▶ Task requirements: Exactly the lines from the one with "(418, 488) = (453, 380): grey" through the final line of the listing below should appear in the answer, and no others.

▶ Supplied material:
[Start of Attachment]
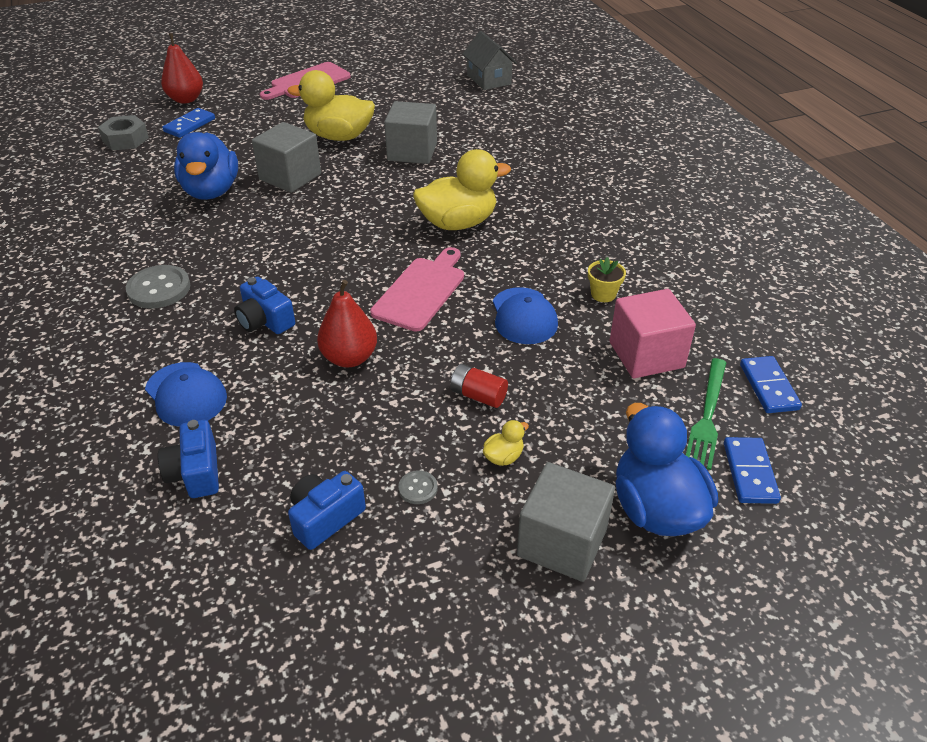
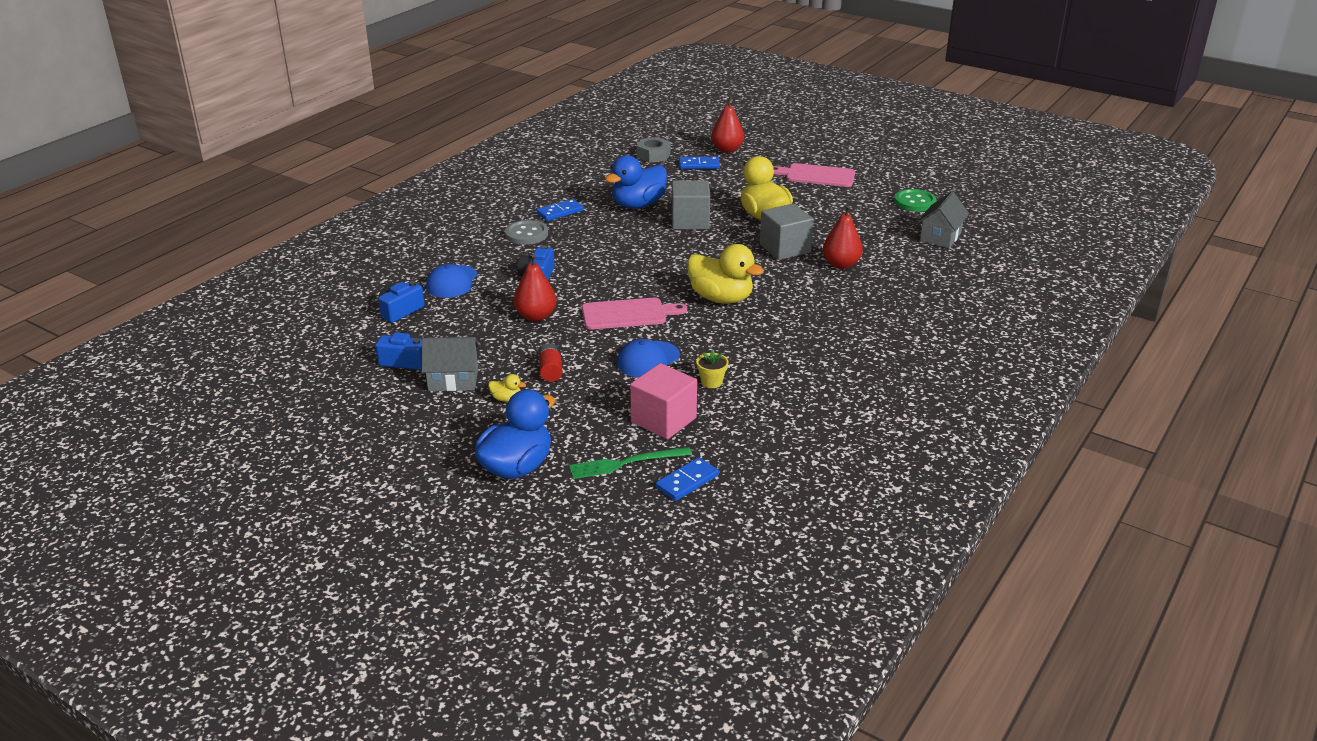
camera: 55 degrees right, 10 degrees down
(418, 488) = (453, 380): grey button -> grey house
(419, 64) = (915, 202): none -> green button
(475, 139) = (841, 264): none -> red pear
(562, 542) = (457, 442): grey cube -> none
(750, 472) = (587, 495): blue domino -> blue domino (560, 212)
[End of Attachment]
▶ Your solution:
(418, 488) = (453, 380): grey button -> grey house
(419, 64) = (915, 202): none -> green button
(475, 139) = (841, 264): none -> red pear
(562, 542) = (457, 442): grey cube -> none
(750, 472) = (587, 495): blue domino -> blue domino (560, 212)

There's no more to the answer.